Print, exactly and with no pictures, the line containing "V2: none -> AC 2V (AC1, AC2)" and each line after it to the end of the entries below.

---------- Records provided

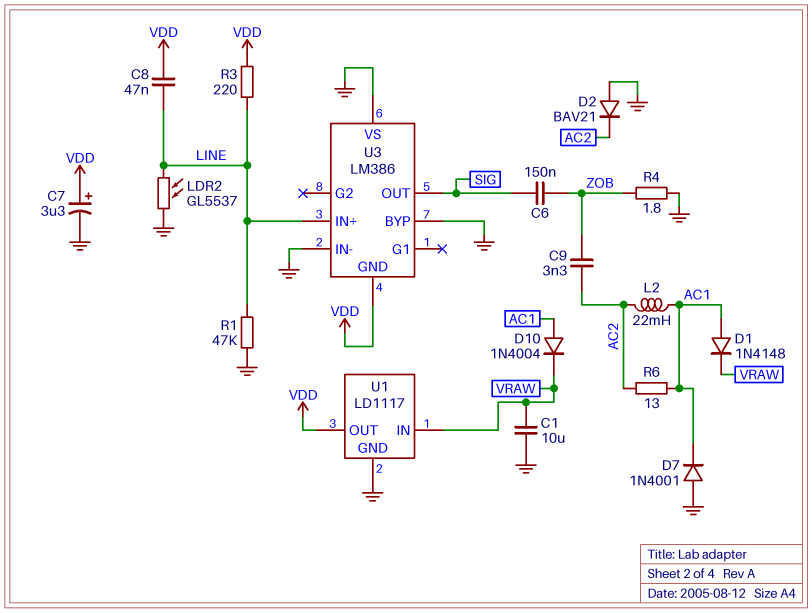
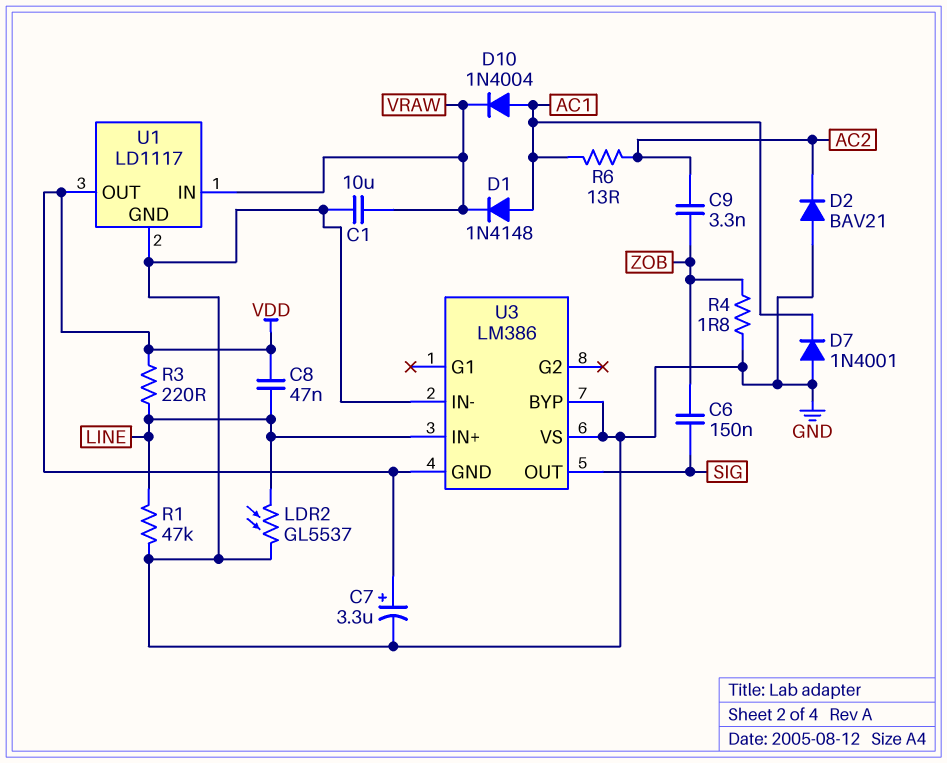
L2: 22mH (AC1, AC2) -> none

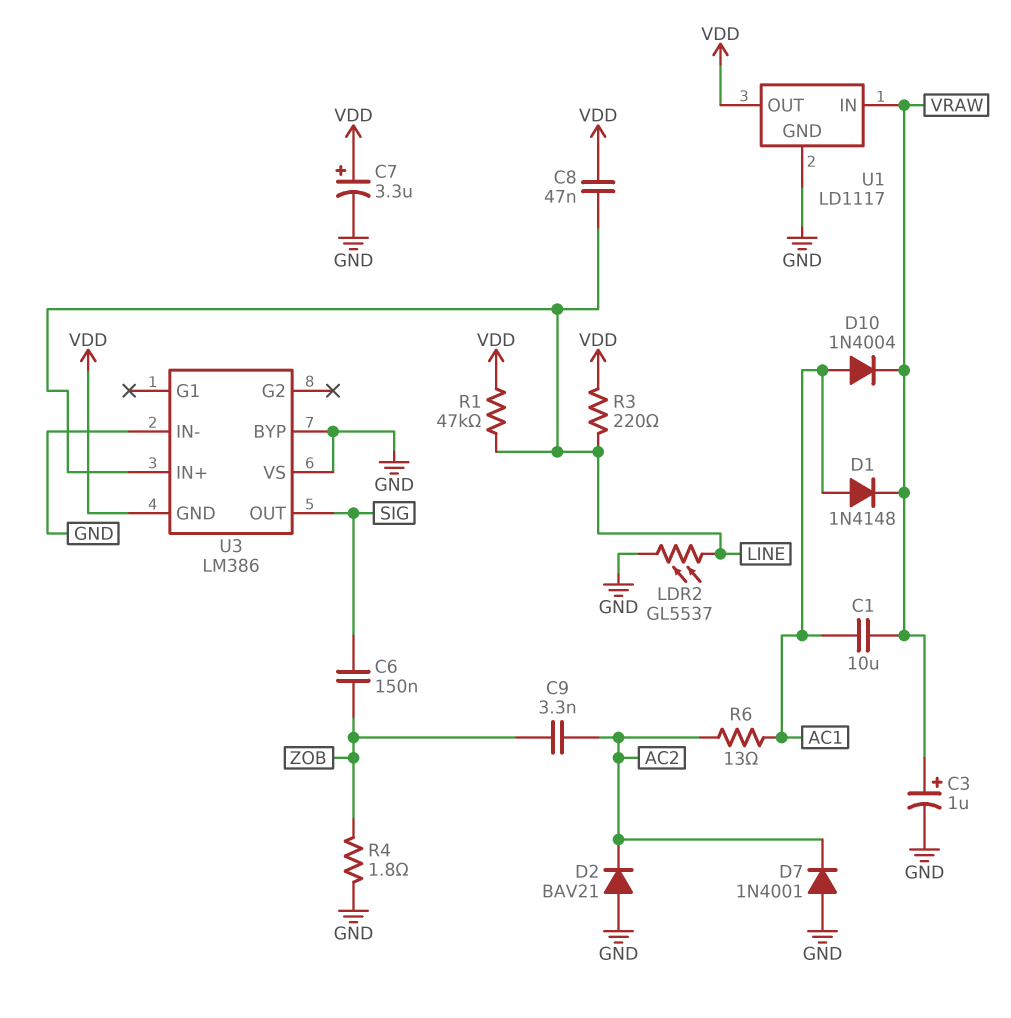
C1: 10uF (GND, VRAW) -> 10uF (AC1, VRAW)
C3: none -> 1uF (plus VRAW, minus GND)
D7: diode 1N4001 (A GND, K AC1) -> diode 1N4001 (A GND, K AC2)
R1: 47k (GND, LINE) -> 47k (LINE, VDD)

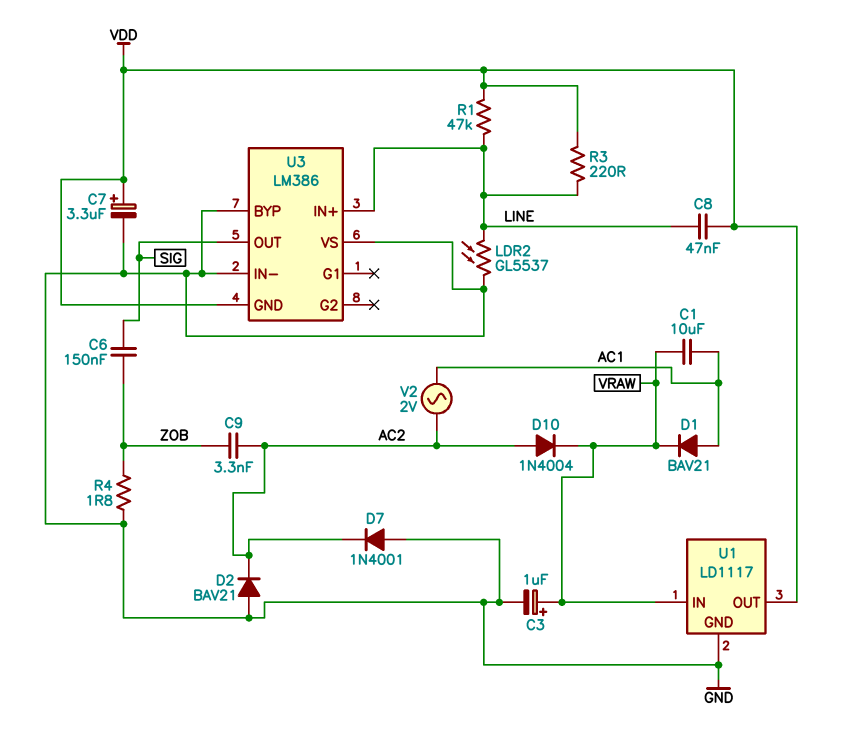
D1: diode 1N4148 (A AC1, K VRAW) -> diode BAV21 (A AC1, K VRAW)
D10: diode 1N4004 (A AC1, K VRAW) -> diode 1N4004 (A AC2, K VRAW)
R6: 13 (AC1, AC2) -> none
V2: none -> AC 2V (AC1, AC2)

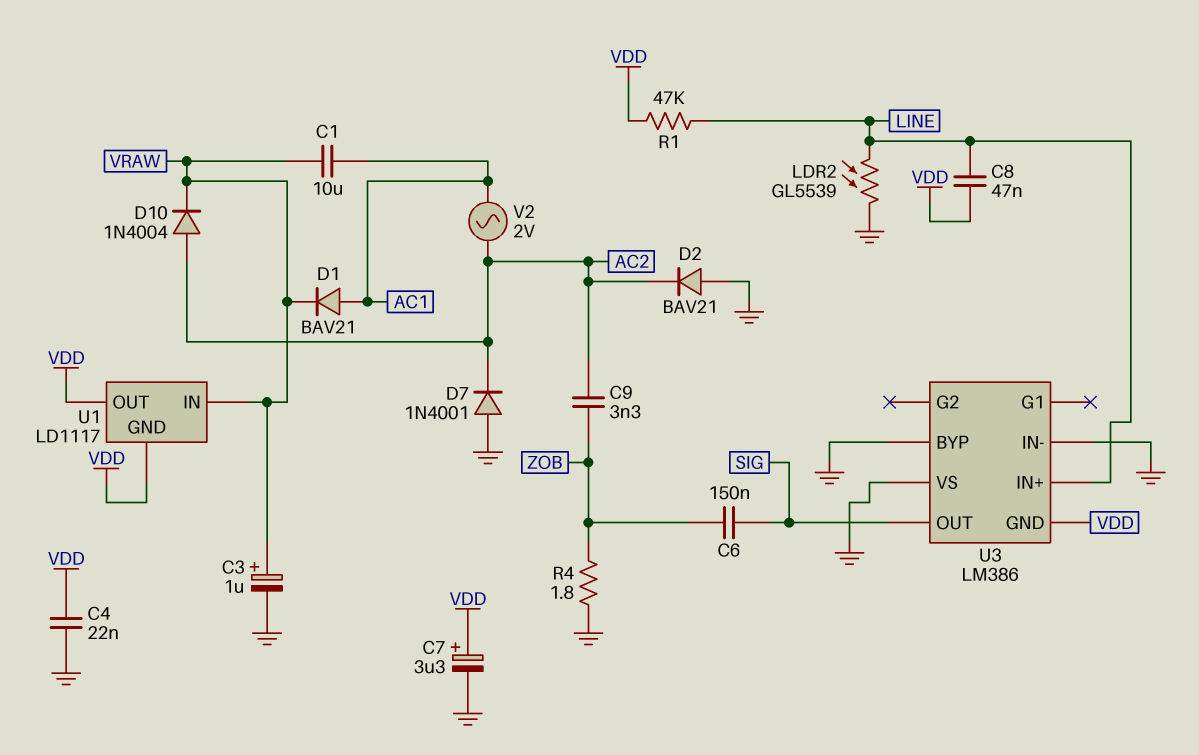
C4: none -> 22nF (GND, VDD)
LDR2: GL5537 (GND, LINE) -> GL5539 (GND, LINE)
R3: 220 (LINE, VDD) -> none
U1 pin GND: GND -> VDD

--------------------

__Solution for this problem__
V2: none -> AC 2V (AC1, AC2)

C4: none -> 22nF (GND, VDD)
LDR2: GL5537 (GND, LINE) -> GL5539 (GND, LINE)
R3: 220 (LINE, VDD) -> none
U1 pin GND: GND -> VDD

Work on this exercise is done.